> Records for this task:
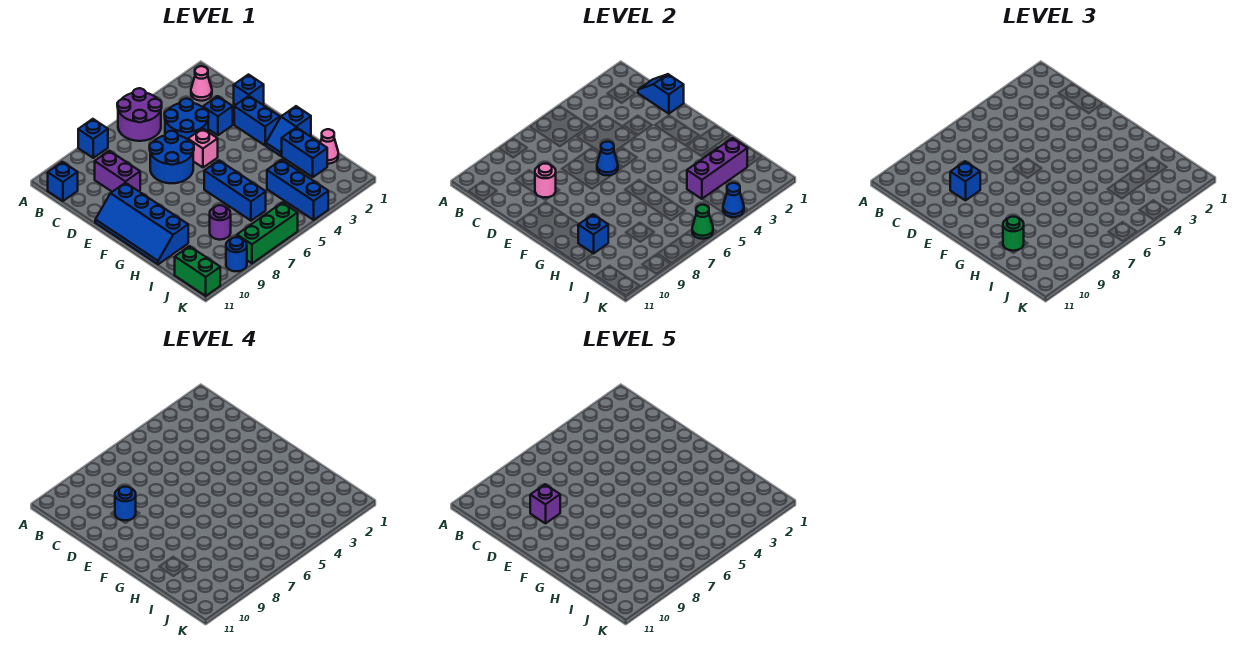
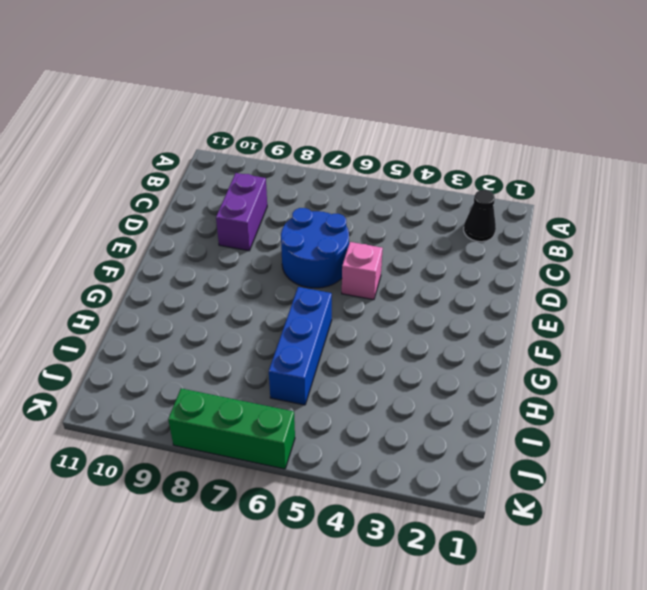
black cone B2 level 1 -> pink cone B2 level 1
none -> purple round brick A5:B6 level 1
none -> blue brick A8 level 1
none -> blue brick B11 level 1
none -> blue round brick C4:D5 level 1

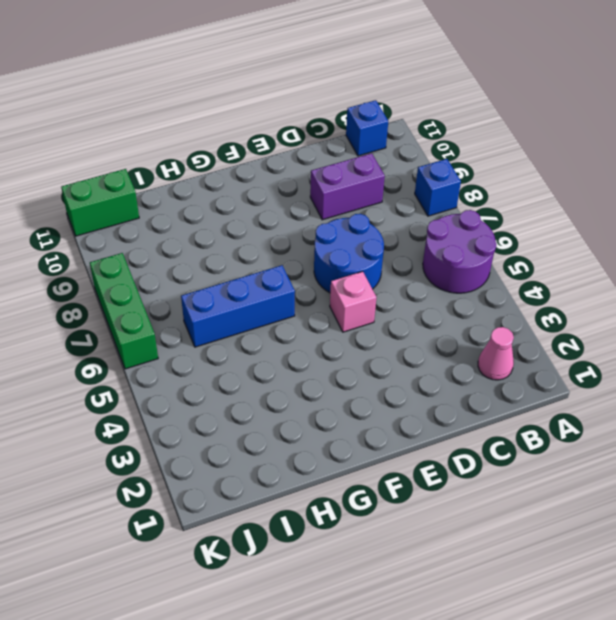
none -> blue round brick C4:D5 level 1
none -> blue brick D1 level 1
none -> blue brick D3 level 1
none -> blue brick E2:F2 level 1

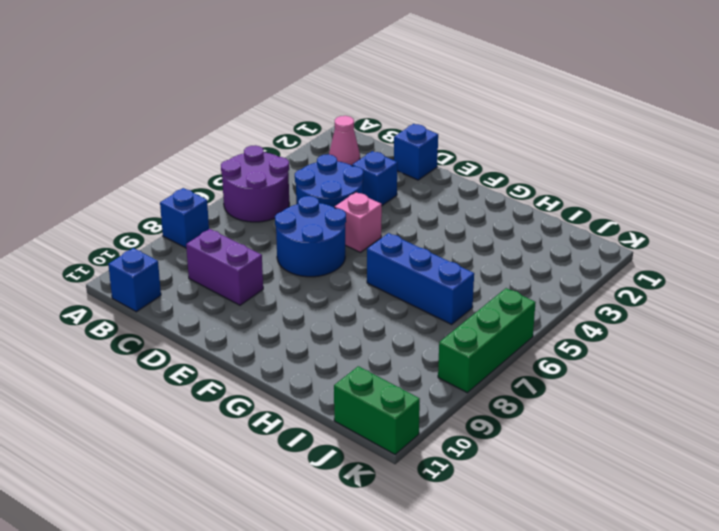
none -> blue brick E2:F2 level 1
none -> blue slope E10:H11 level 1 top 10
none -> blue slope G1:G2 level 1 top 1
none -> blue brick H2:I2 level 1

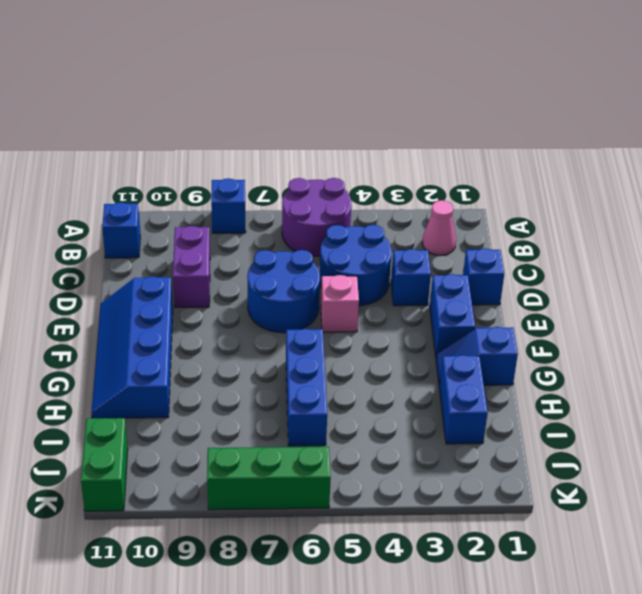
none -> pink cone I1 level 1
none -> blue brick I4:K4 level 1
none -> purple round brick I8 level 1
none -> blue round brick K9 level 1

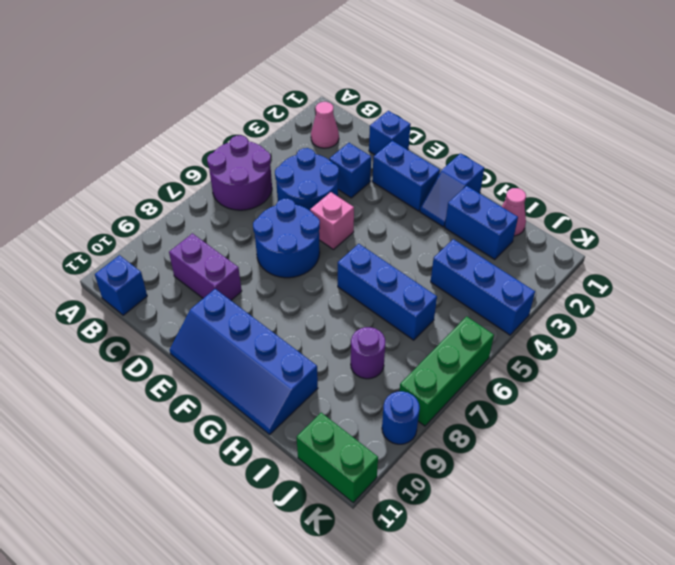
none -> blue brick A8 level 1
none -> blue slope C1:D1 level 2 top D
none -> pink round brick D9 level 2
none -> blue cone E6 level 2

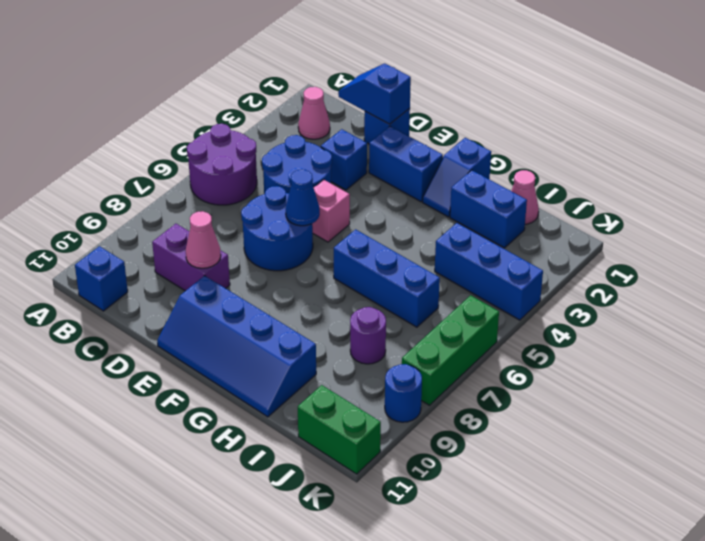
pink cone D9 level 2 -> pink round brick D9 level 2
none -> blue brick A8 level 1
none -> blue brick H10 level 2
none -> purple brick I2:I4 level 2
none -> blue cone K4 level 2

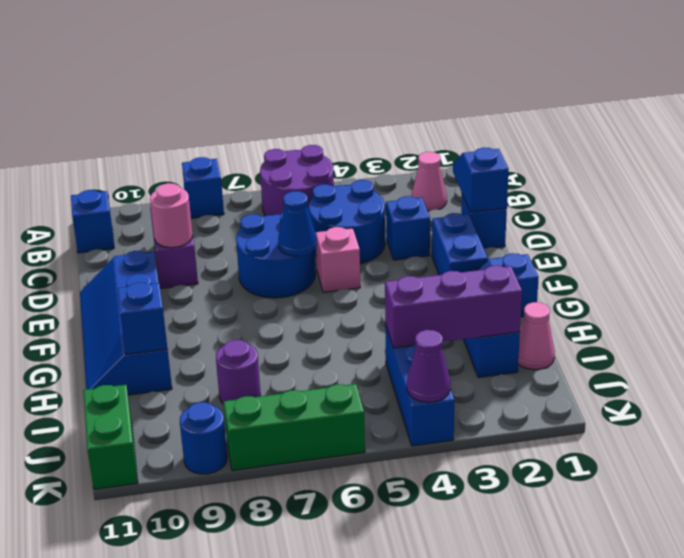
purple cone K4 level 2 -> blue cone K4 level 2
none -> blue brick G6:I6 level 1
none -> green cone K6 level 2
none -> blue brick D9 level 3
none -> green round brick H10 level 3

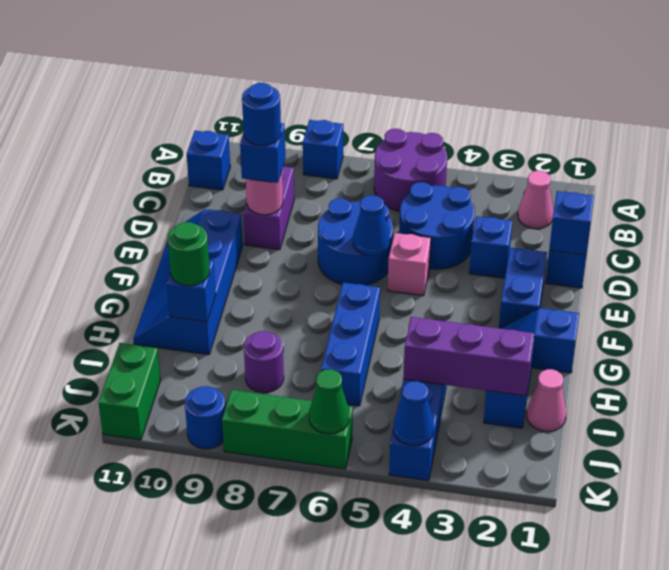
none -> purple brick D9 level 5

> Task brief: Write out exactly the stretch of lines that begins with the line containing "none -> green cone K6 level 2" and ends with the last line of the records above, leaving out the pictures.

> Answer section:
none -> green cone K6 level 2
none -> blue brick D9 level 3
none -> green round brick H10 level 3

none -> purple brick D9 level 5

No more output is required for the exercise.